| Directions |
Please copy each line from the entries that contains the string "fish".

| Extracted entries |
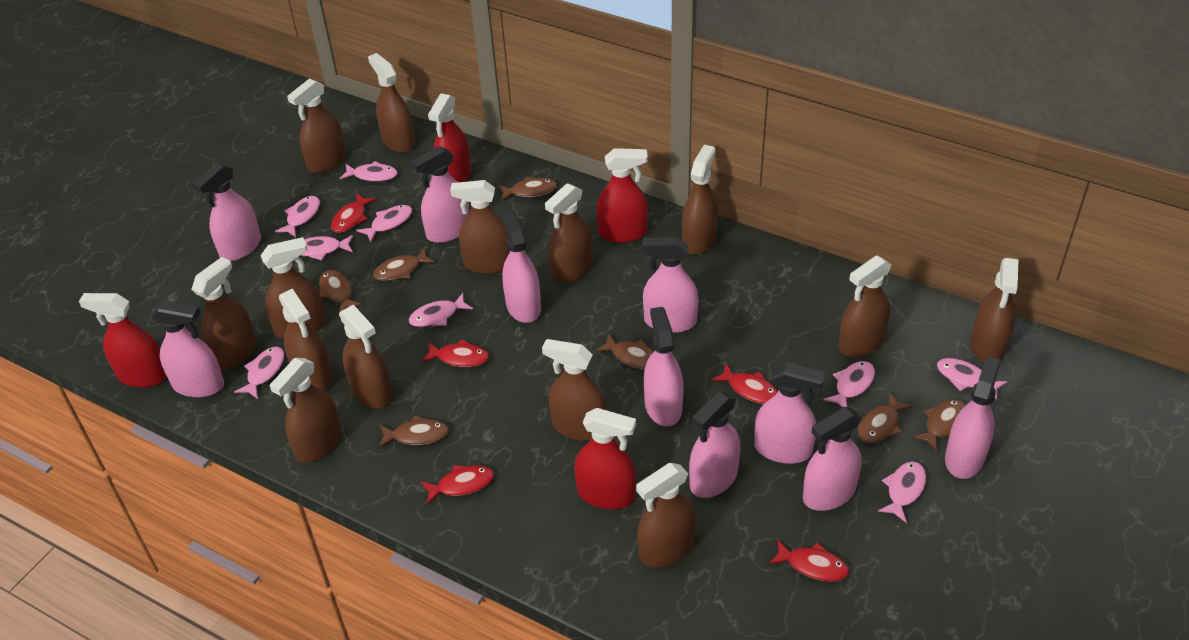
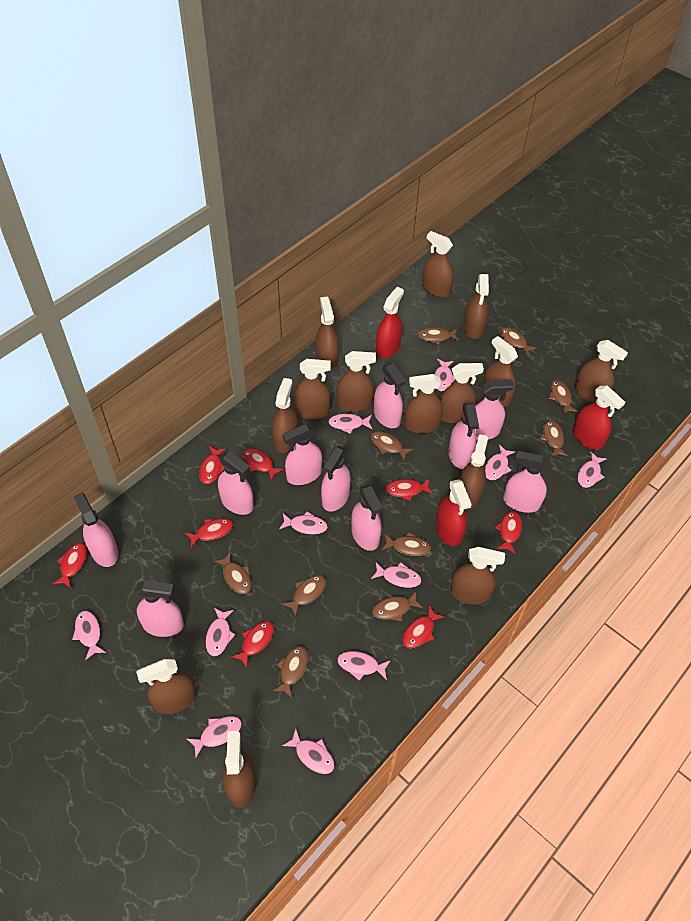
brown fish: 7 -> 10
pink fish: 9 -> 11
red fish: 5 -> 8
red spray bottle: 4 -> 3

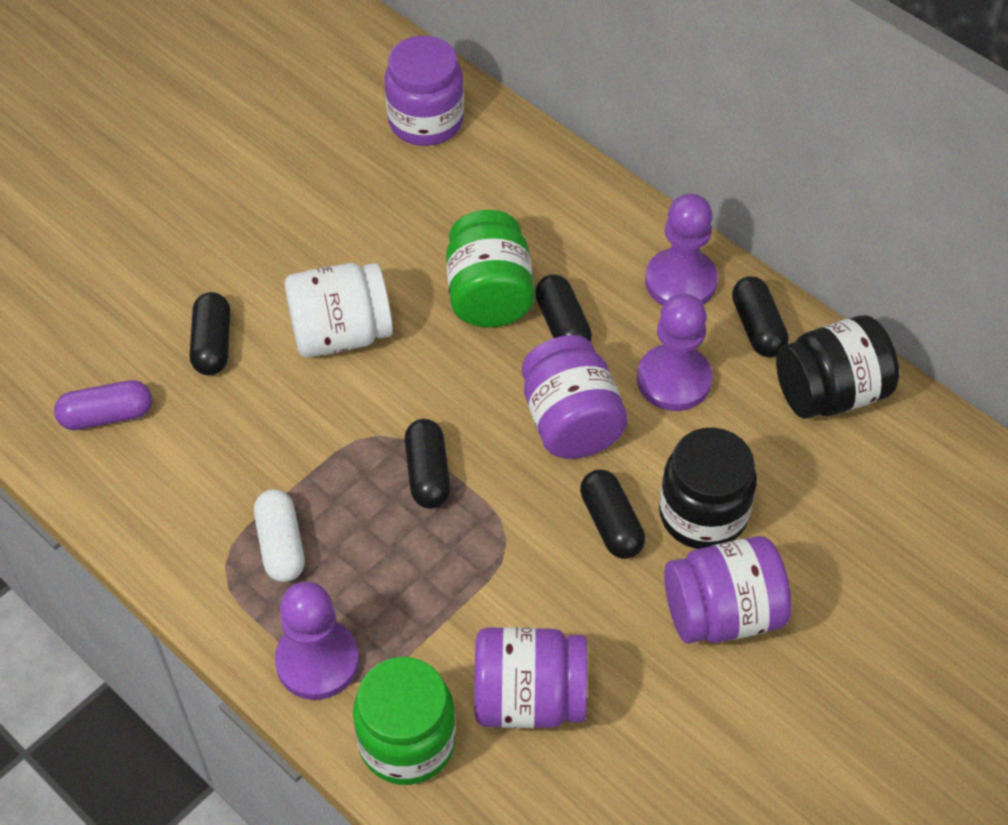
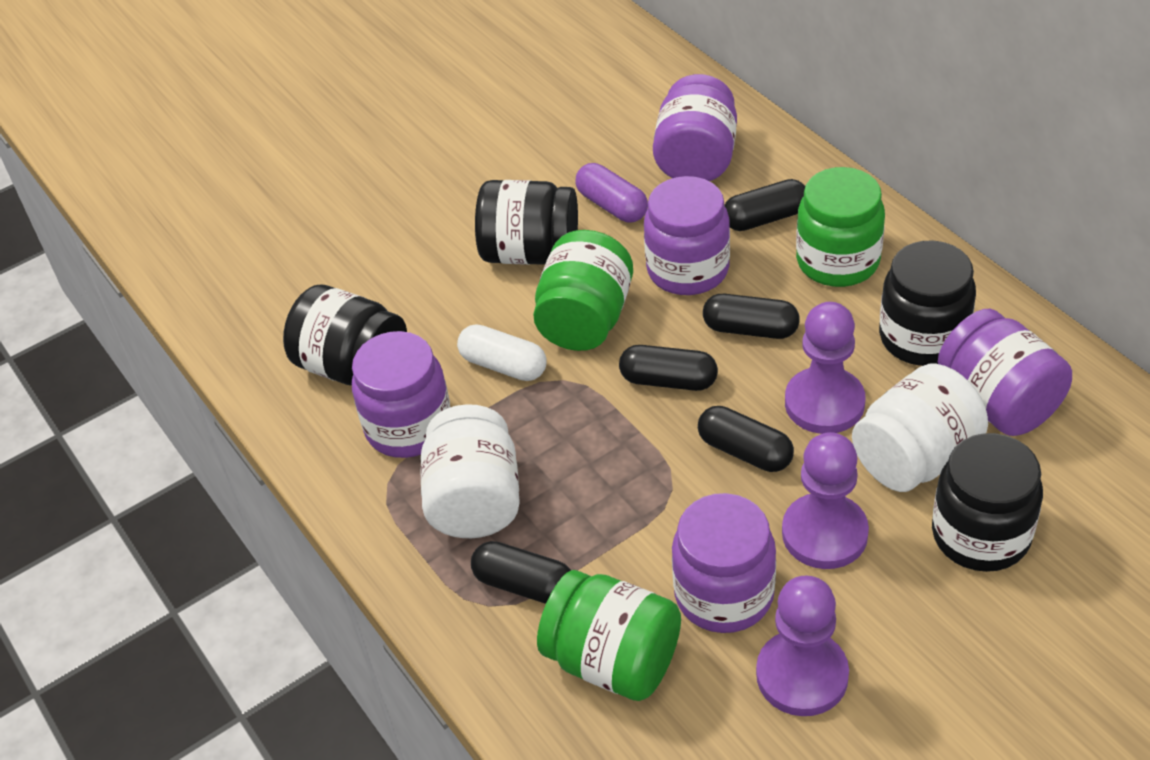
black jar: 2 -> 4
green jar: 2 -> 3
purple jar: 4 -> 5
white jar: 1 -> 2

| Your solution |
brown fish: 7 -> 10
pink fish: 9 -> 11
red fish: 5 -> 8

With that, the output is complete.